=== Data ===
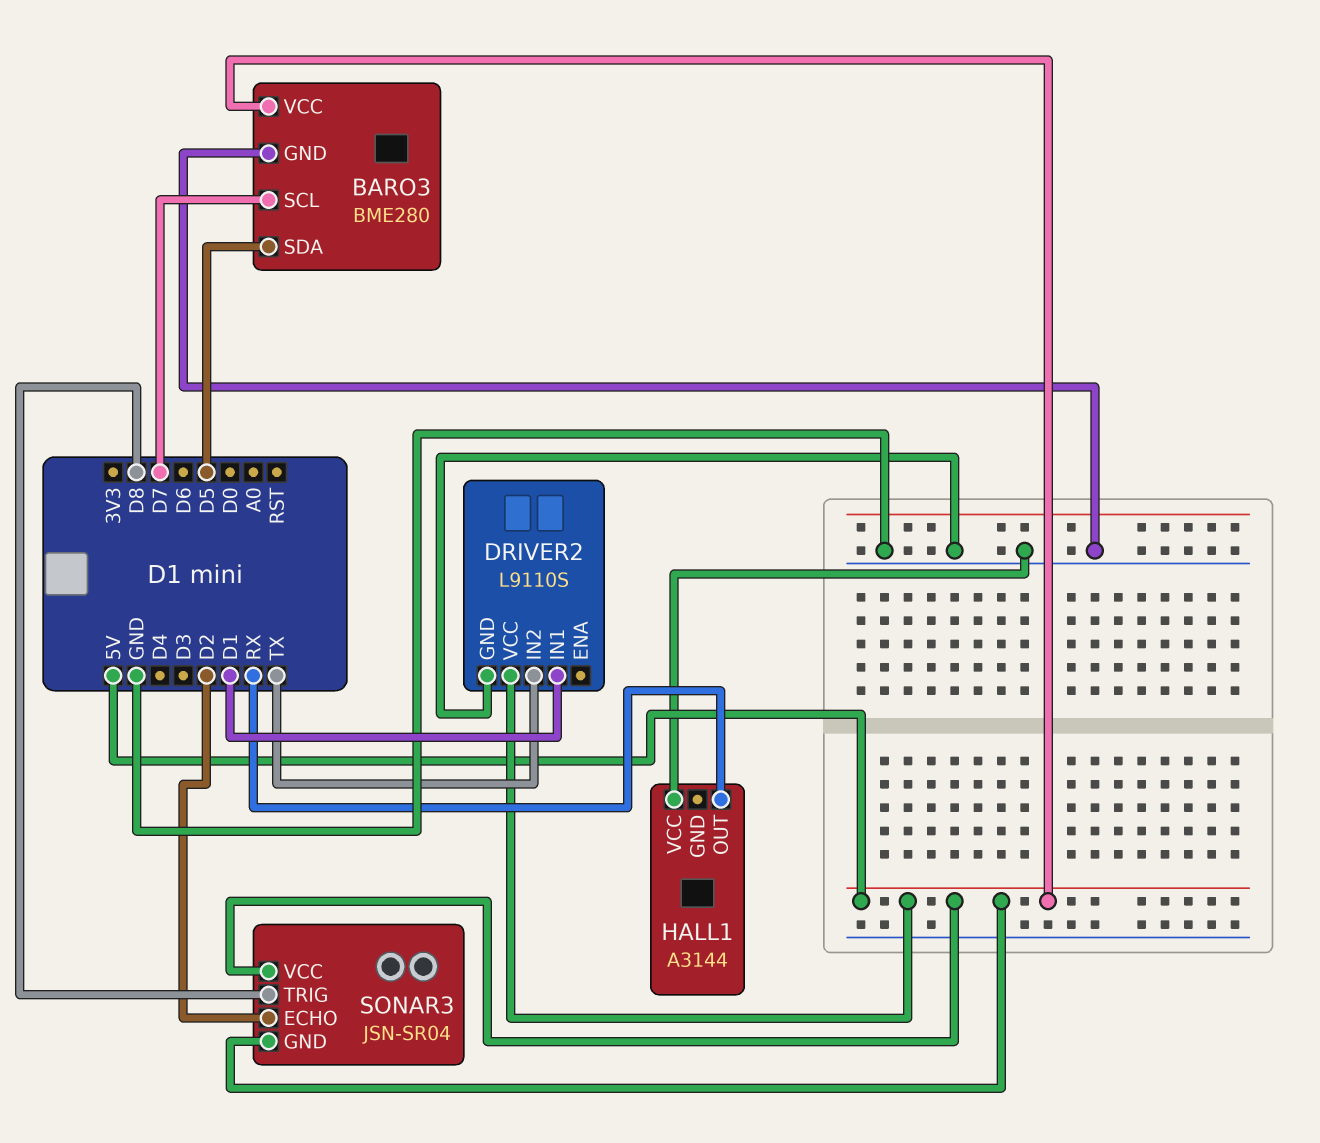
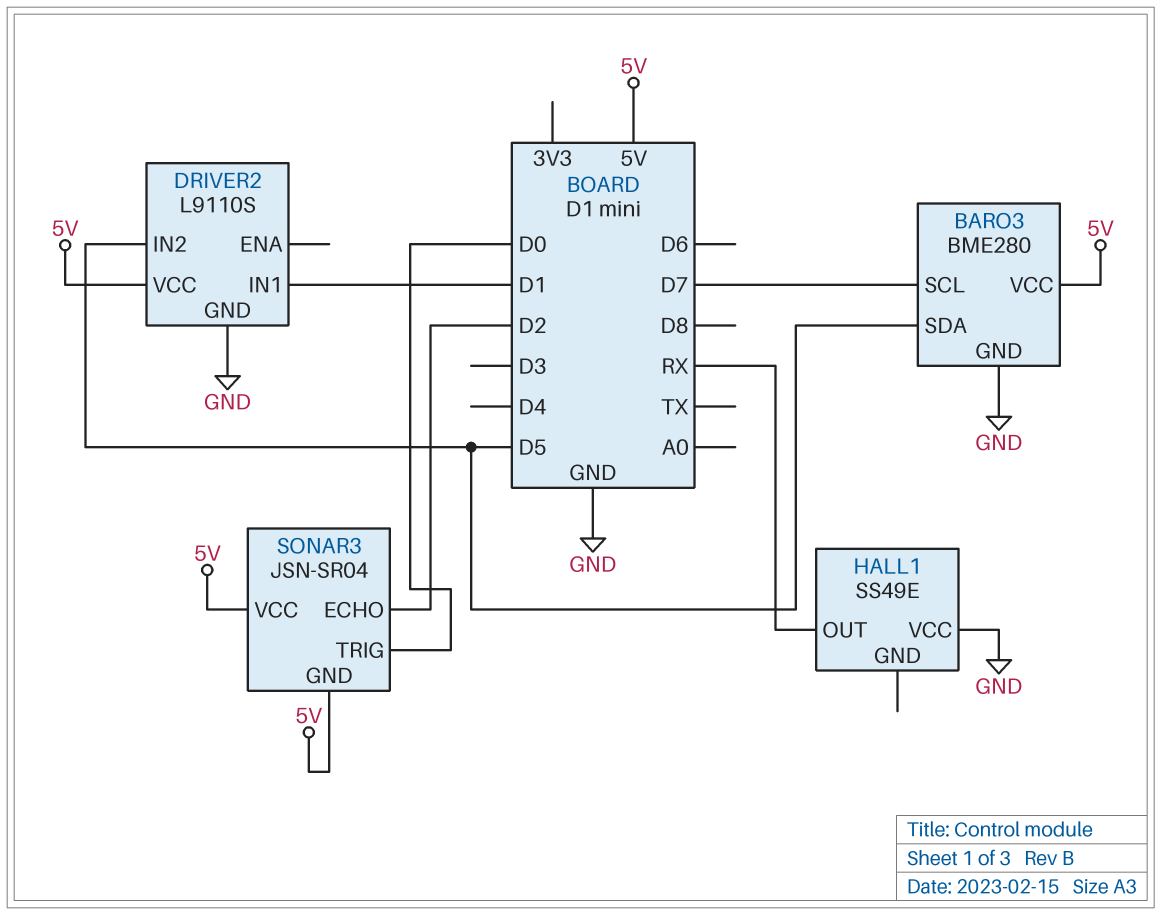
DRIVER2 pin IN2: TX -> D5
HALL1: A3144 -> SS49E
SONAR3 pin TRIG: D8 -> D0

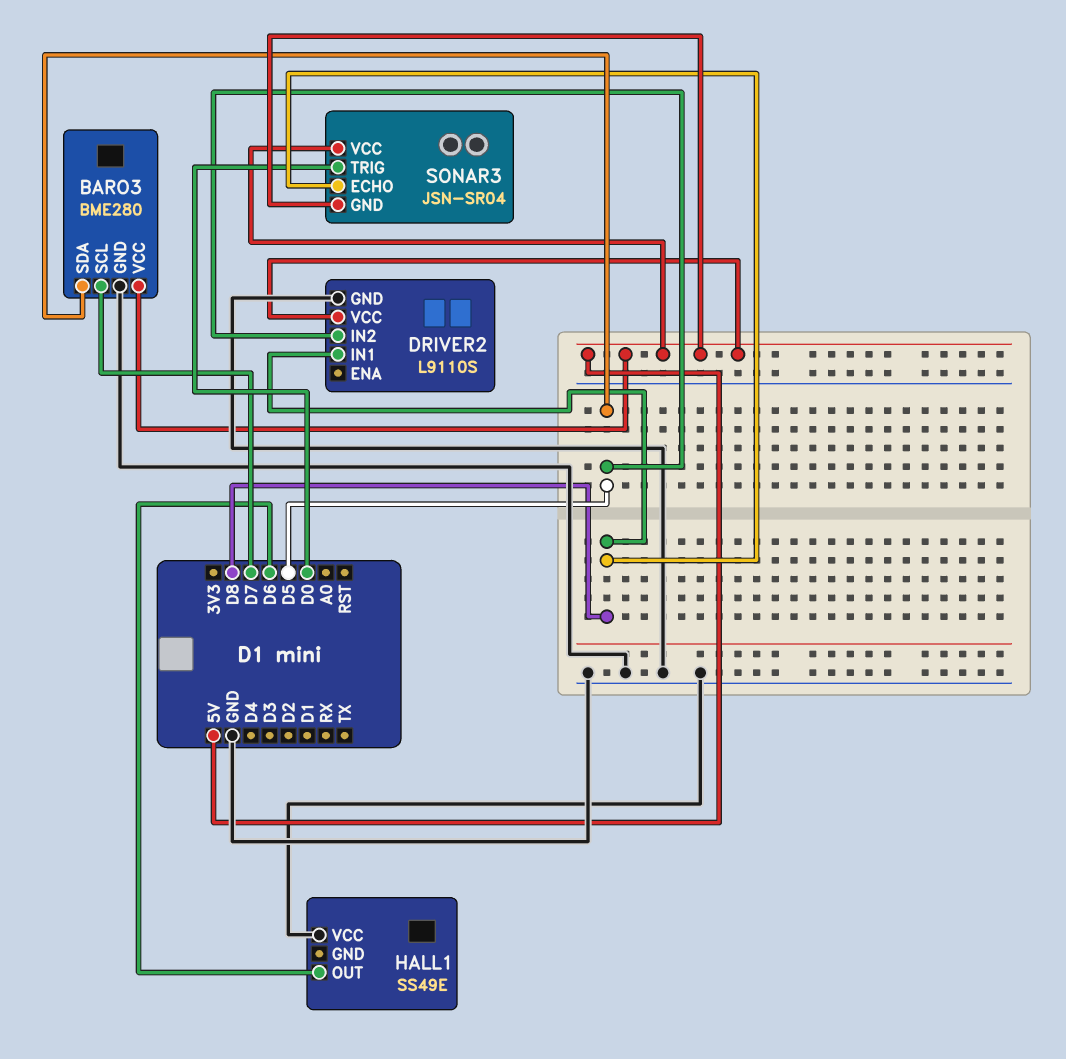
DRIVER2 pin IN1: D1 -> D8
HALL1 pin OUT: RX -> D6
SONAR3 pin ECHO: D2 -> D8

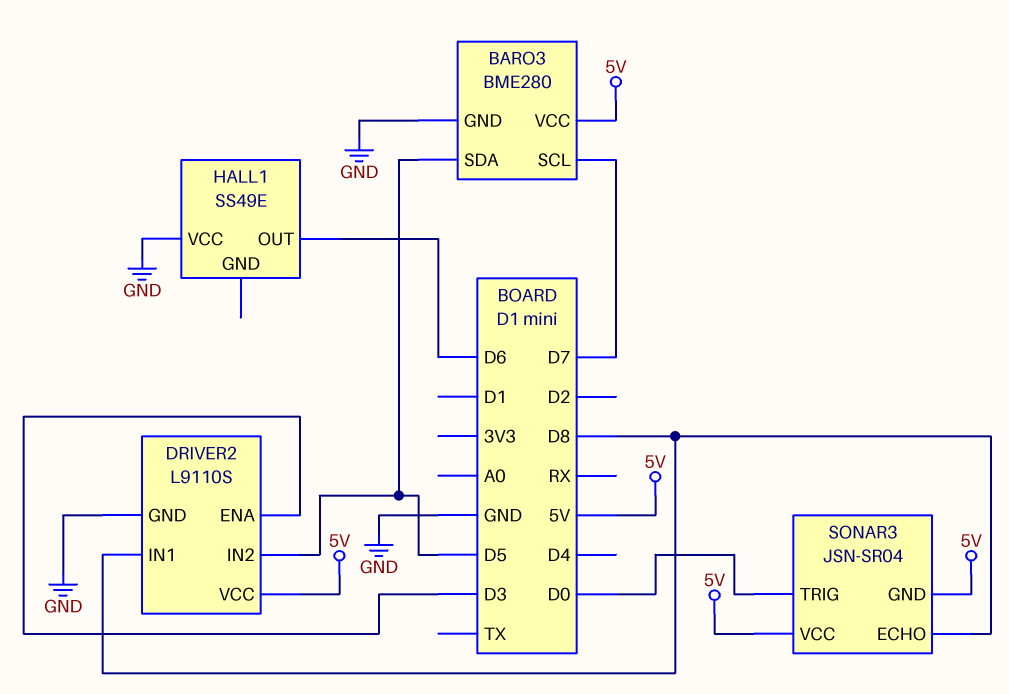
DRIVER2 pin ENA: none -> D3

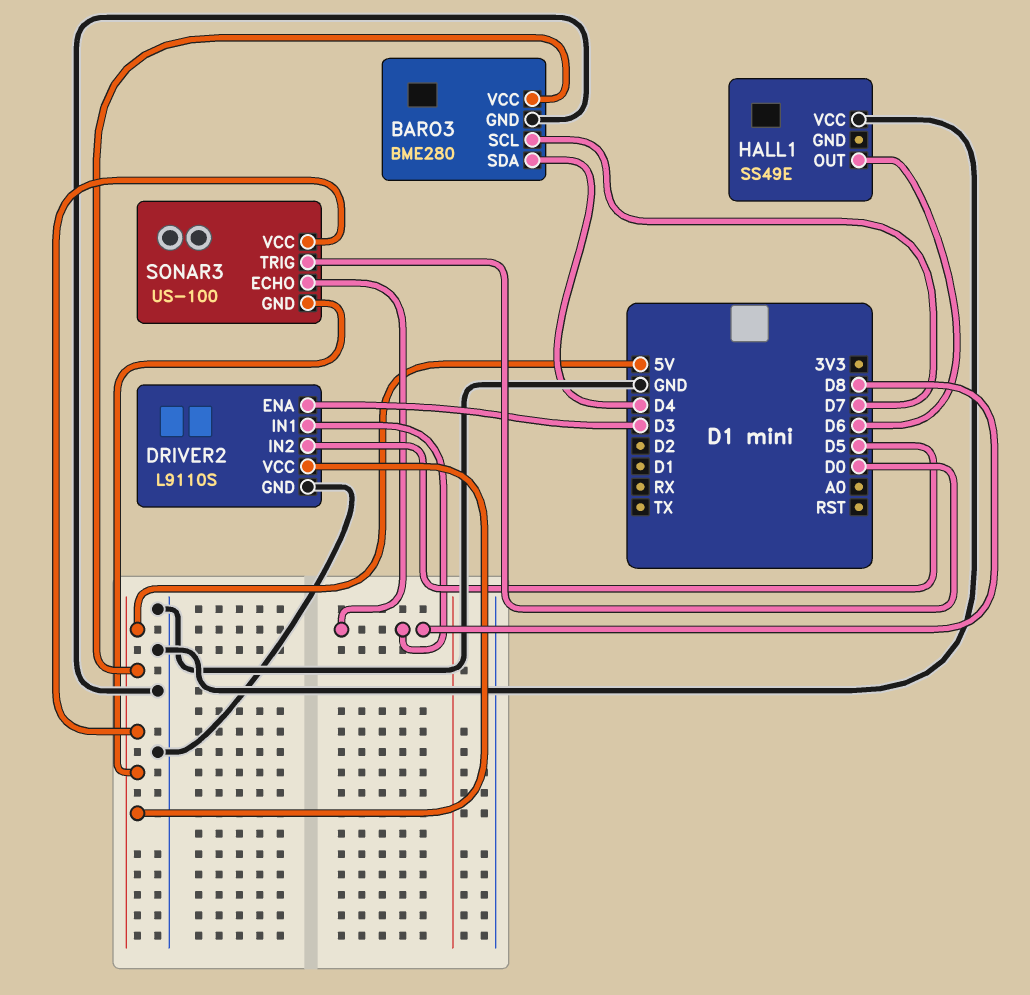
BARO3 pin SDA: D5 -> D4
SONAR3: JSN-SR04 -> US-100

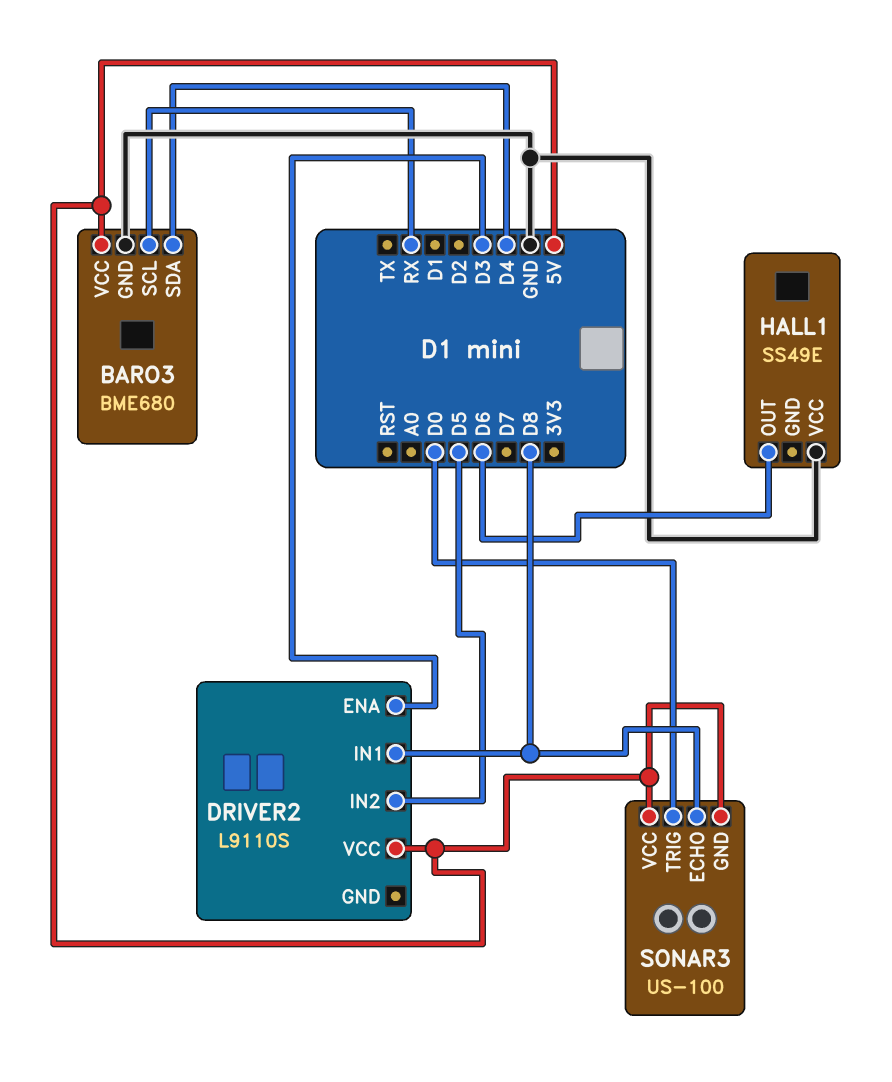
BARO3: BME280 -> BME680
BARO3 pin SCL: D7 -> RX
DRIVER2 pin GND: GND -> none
* * *
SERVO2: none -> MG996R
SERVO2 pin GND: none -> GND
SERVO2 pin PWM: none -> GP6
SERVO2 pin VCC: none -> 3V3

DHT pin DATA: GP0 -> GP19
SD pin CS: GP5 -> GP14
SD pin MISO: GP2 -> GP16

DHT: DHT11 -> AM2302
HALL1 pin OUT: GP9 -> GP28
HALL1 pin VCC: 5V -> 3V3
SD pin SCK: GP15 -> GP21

=== Action item ===
Give only the number of lines in the records that include the word "none".

=== Problem solution ===
6